Work order: Please transcribe the lines below exactly, and leave every image behind.

Stored data:
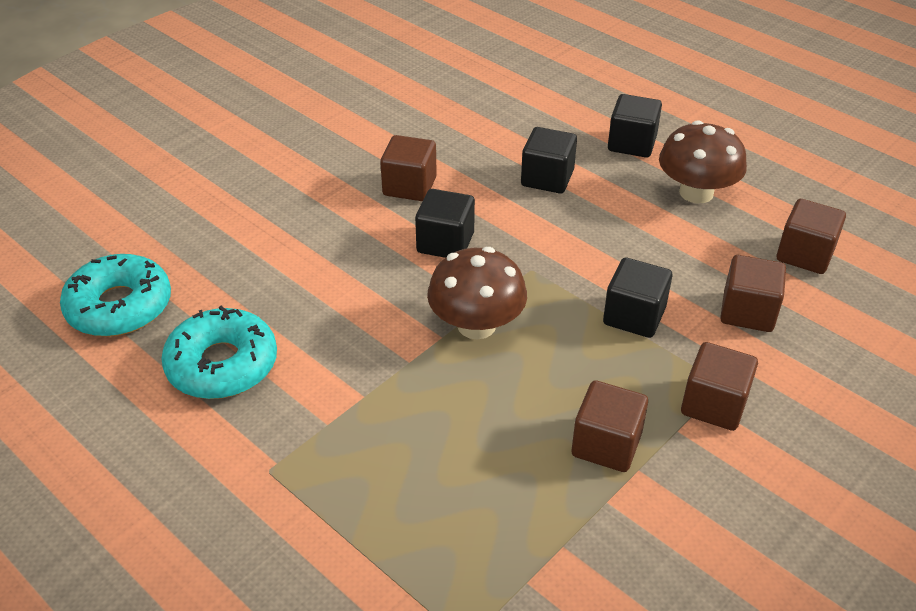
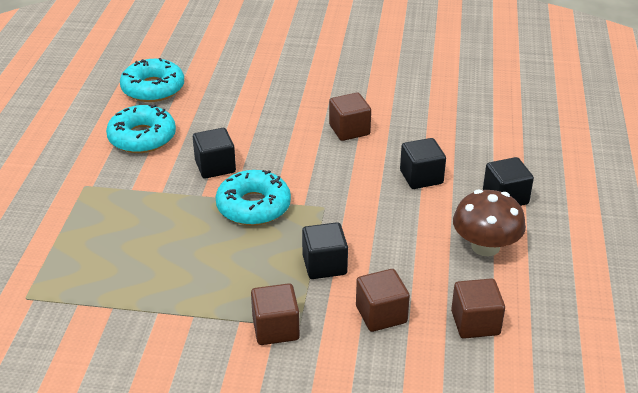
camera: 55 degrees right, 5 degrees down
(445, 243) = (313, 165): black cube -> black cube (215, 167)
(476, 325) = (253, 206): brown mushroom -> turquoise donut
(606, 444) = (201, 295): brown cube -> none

Reply:
camera: 55 degrees right, 5 degrees down
(445, 243) = (313, 165): black cube -> black cube (215, 167)
(476, 325) = (253, 206): brown mushroom -> turquoise donut
(606, 444) = (201, 295): brown cube -> none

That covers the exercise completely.